### Task brief
For the records below, print the lines from the line with "brown cap: 7 -> 5" through the line with "red cap: 4 -> 2" exactly as written; include both end lines and exclude the rest.

### Supplied entries
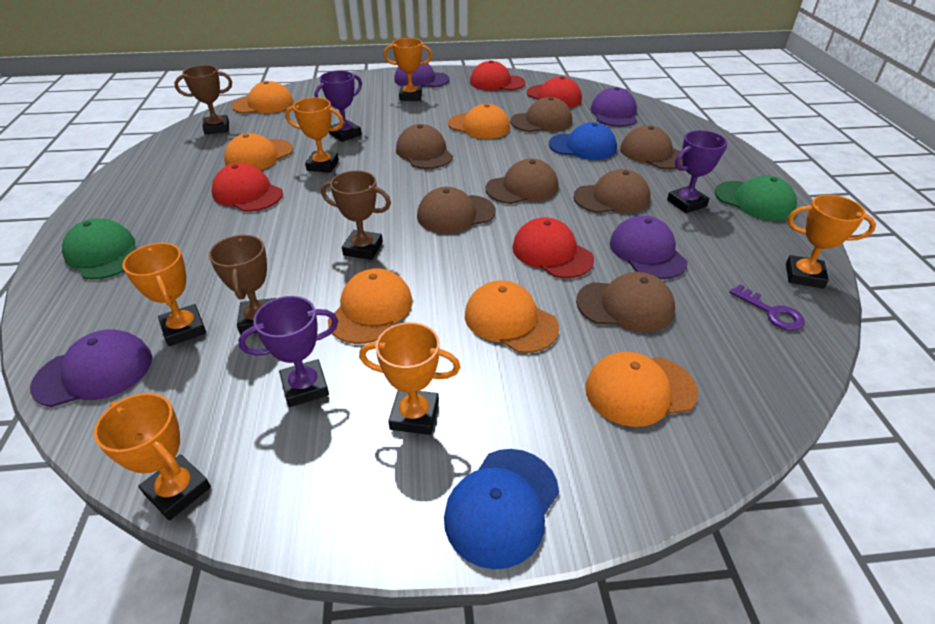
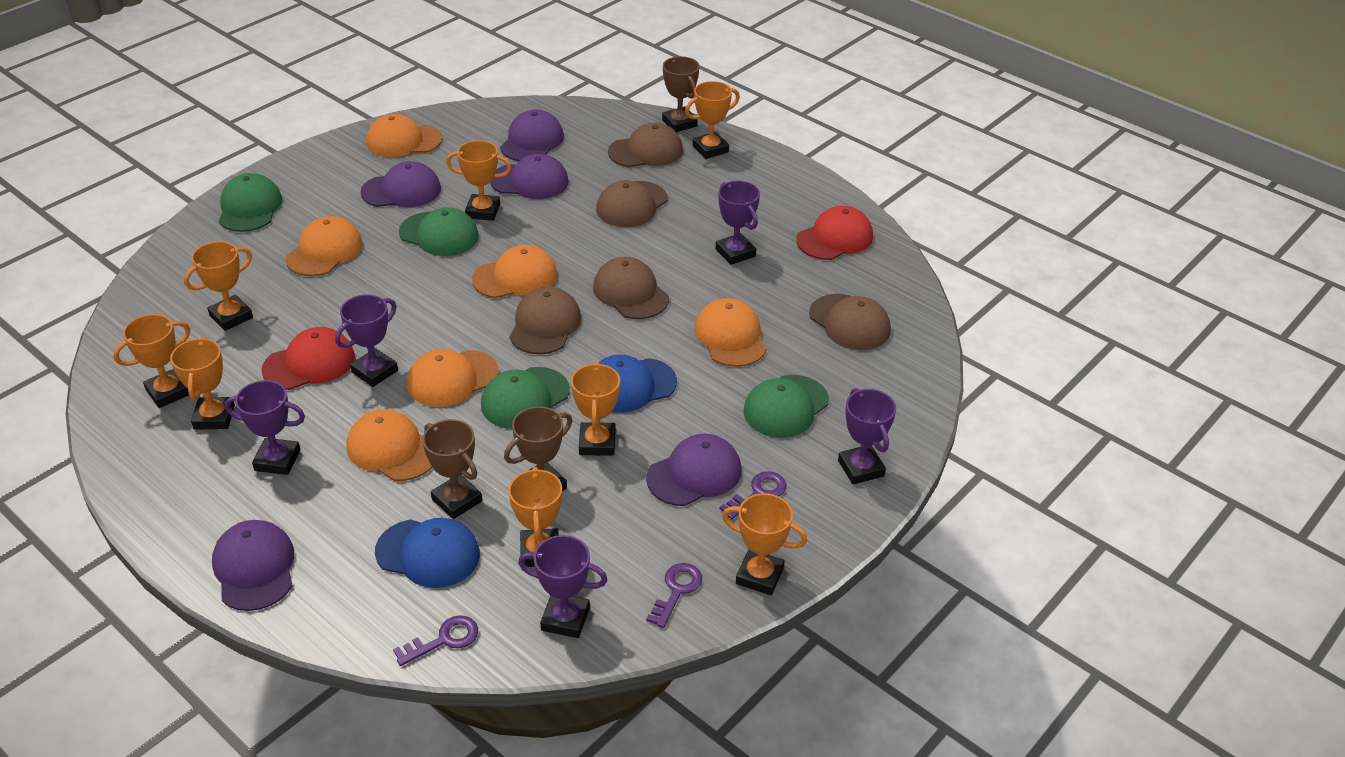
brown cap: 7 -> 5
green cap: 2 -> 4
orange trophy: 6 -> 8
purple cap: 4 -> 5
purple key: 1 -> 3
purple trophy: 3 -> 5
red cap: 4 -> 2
* * *
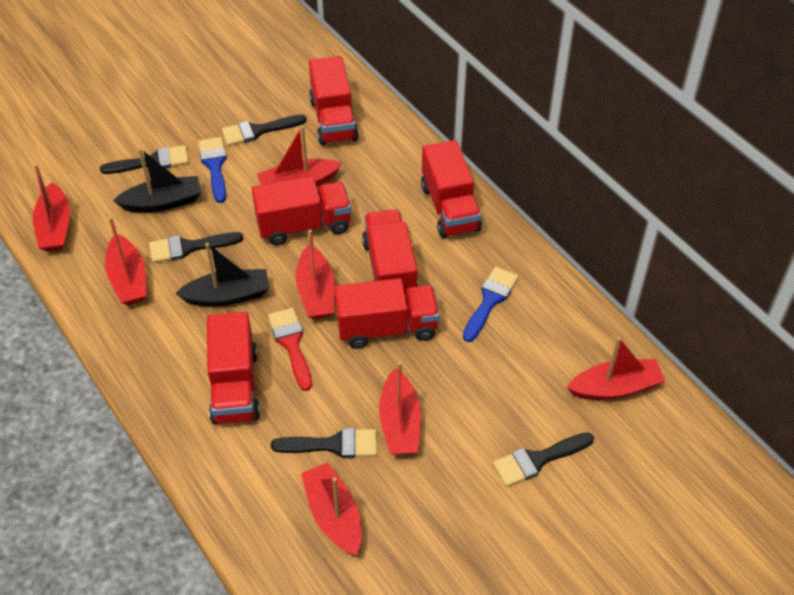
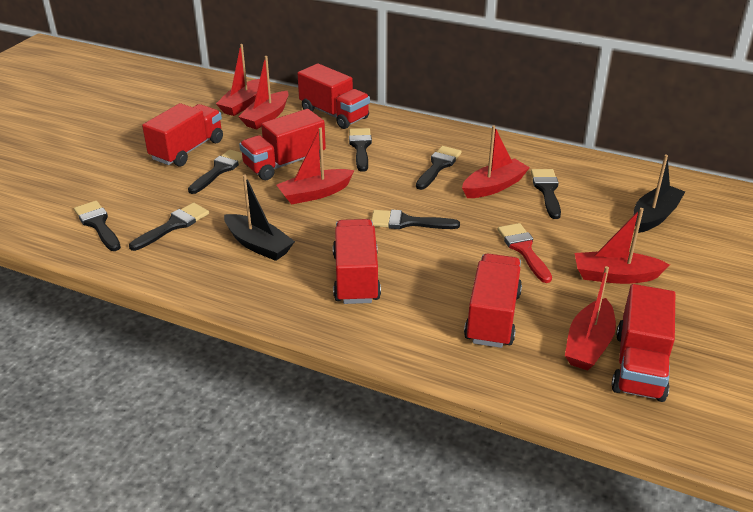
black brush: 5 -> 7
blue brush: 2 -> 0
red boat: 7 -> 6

### Answer section
brown cap: 7 -> 5
green cap: 2 -> 4
orange trophy: 6 -> 8
purple cap: 4 -> 5
purple key: 1 -> 3
purple trophy: 3 -> 5
red cap: 4 -> 2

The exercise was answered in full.